# Task to complete
For the material below, return exactly the lines starting at the line containing "brown brush: 0 -> 1" and ending at the line containing "yellow hammer: 0 -> 2", both ends included, and no others.

§ §

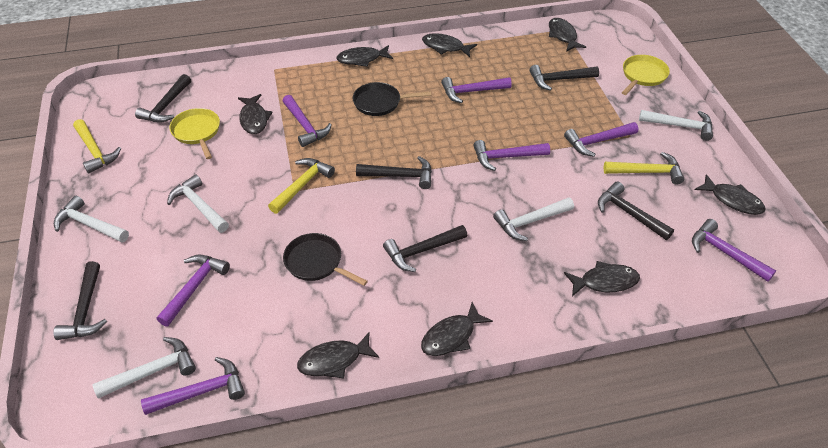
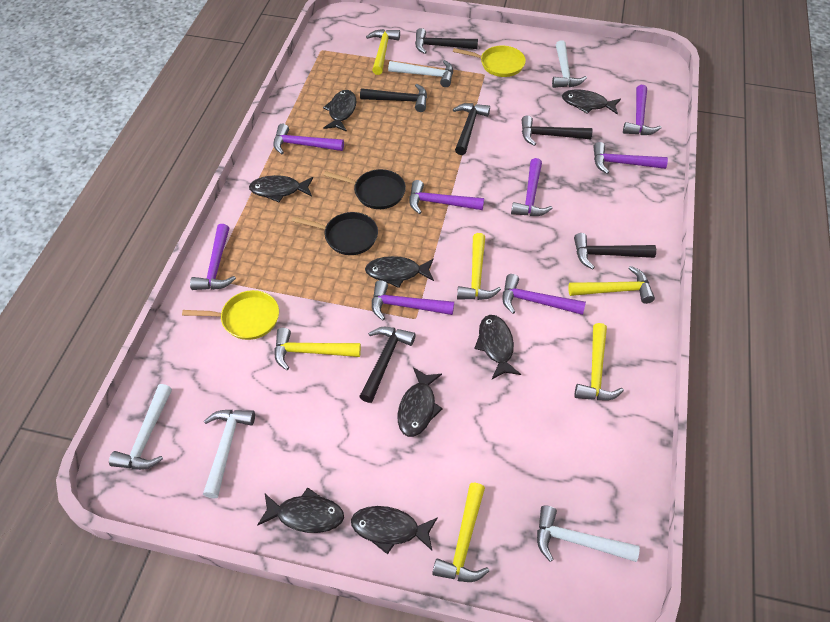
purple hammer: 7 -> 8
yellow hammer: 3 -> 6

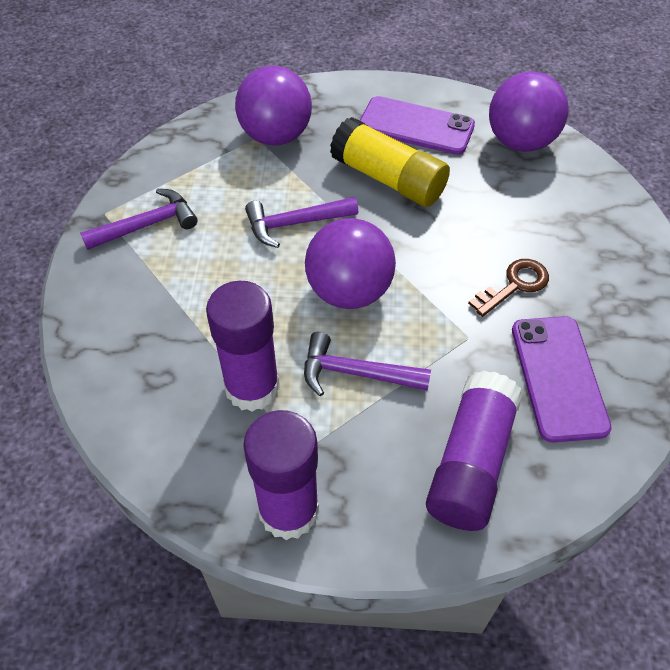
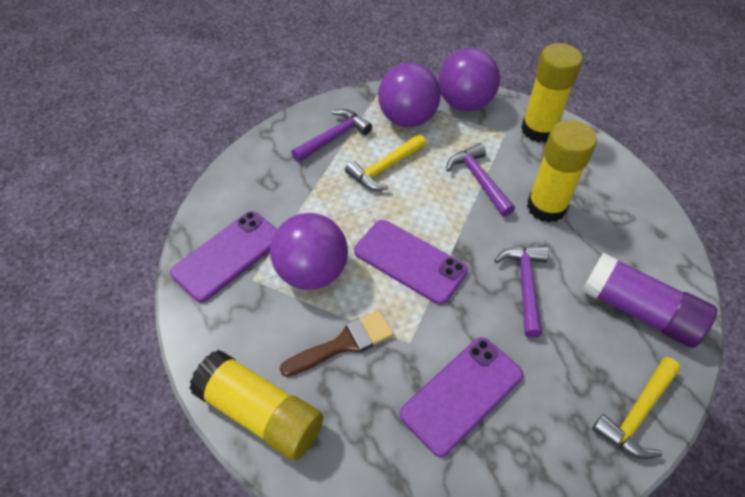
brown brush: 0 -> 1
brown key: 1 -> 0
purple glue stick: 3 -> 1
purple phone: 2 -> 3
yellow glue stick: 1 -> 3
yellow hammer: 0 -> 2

§ §

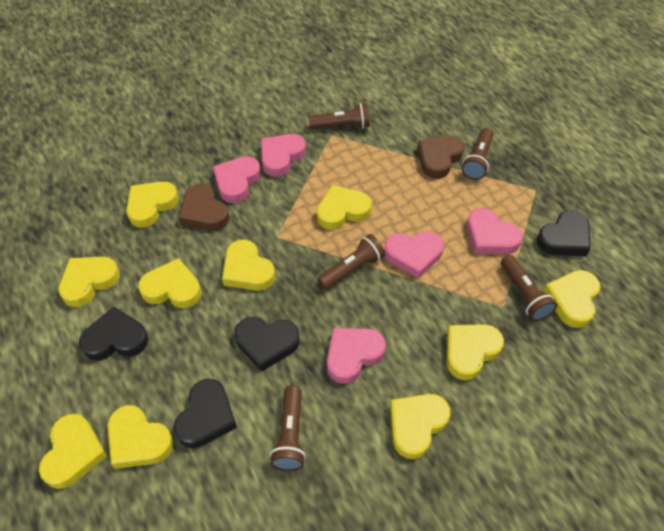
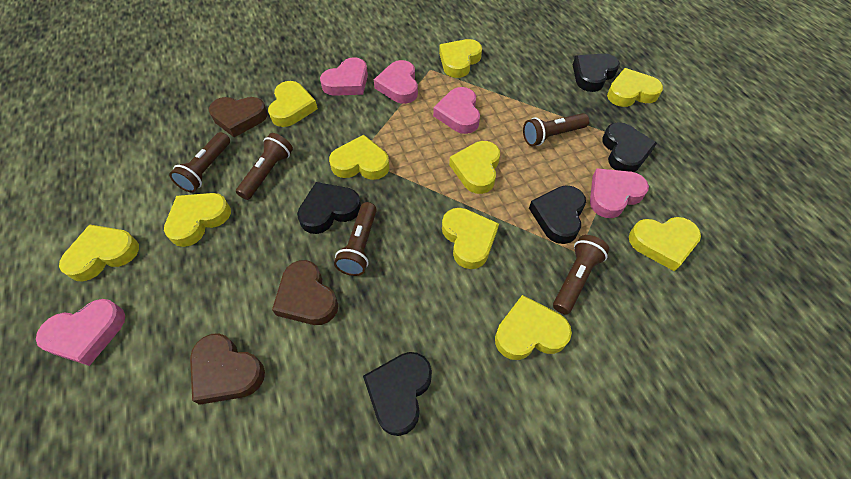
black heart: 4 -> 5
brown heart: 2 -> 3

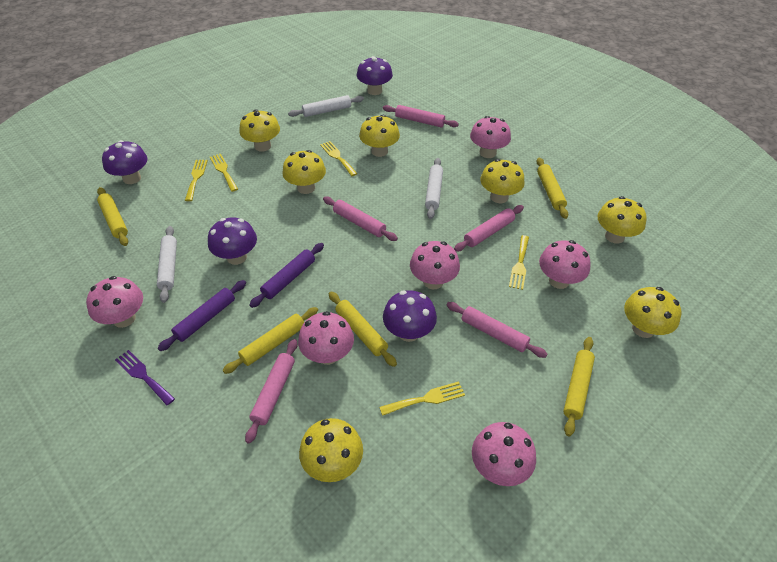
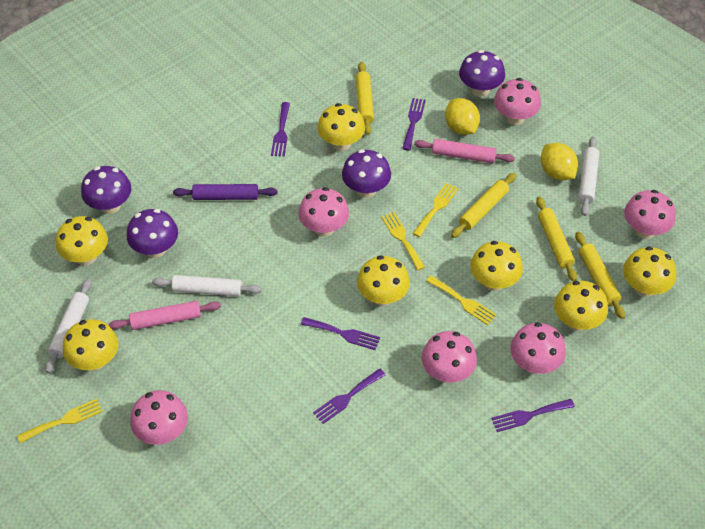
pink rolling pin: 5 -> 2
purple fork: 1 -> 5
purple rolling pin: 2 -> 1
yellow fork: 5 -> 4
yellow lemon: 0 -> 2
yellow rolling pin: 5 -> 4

§ §

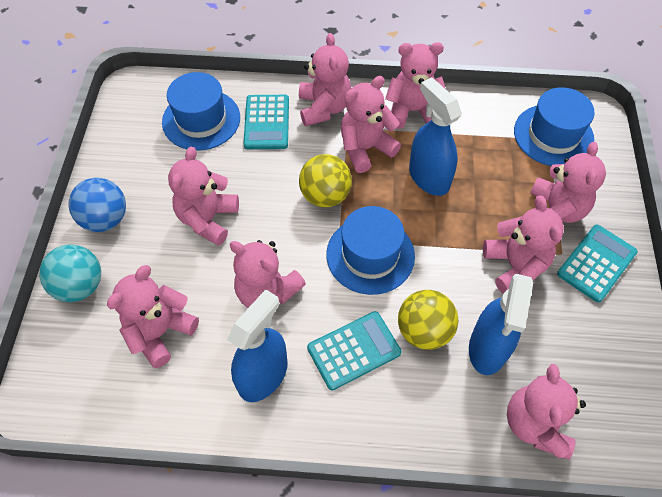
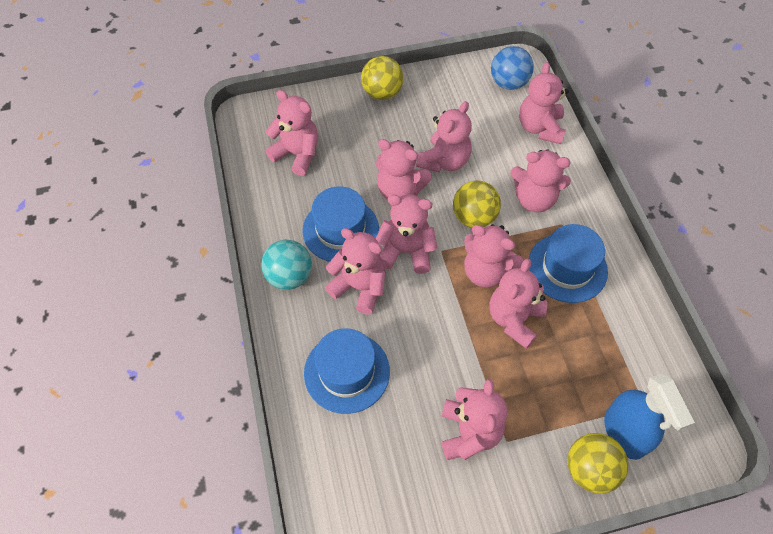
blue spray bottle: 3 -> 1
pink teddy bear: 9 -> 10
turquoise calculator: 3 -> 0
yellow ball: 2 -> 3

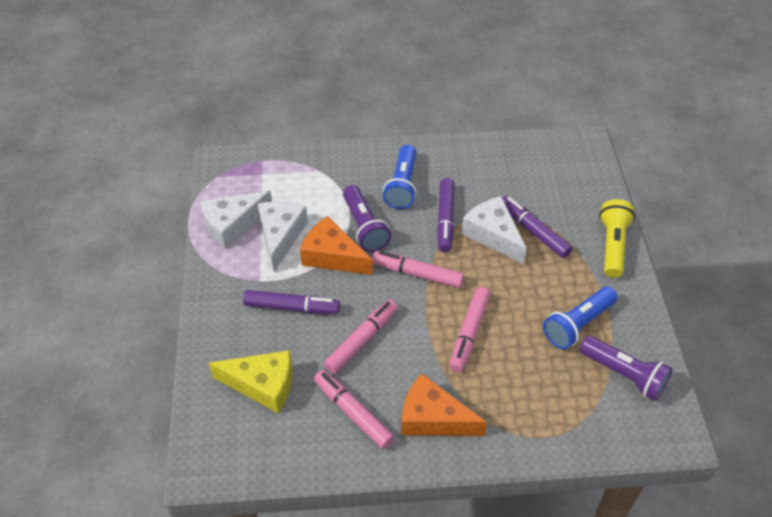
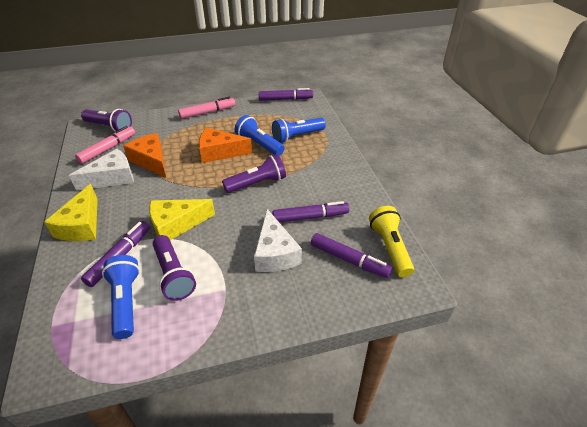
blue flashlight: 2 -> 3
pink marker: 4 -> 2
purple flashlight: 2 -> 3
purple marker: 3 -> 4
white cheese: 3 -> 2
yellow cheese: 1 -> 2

§ §

# Reply to the task
brown brush: 0 -> 1
brown key: 1 -> 0
purple glue stick: 3 -> 1
purple phone: 2 -> 3
yellow glue stick: 1 -> 3
yellow hammer: 0 -> 2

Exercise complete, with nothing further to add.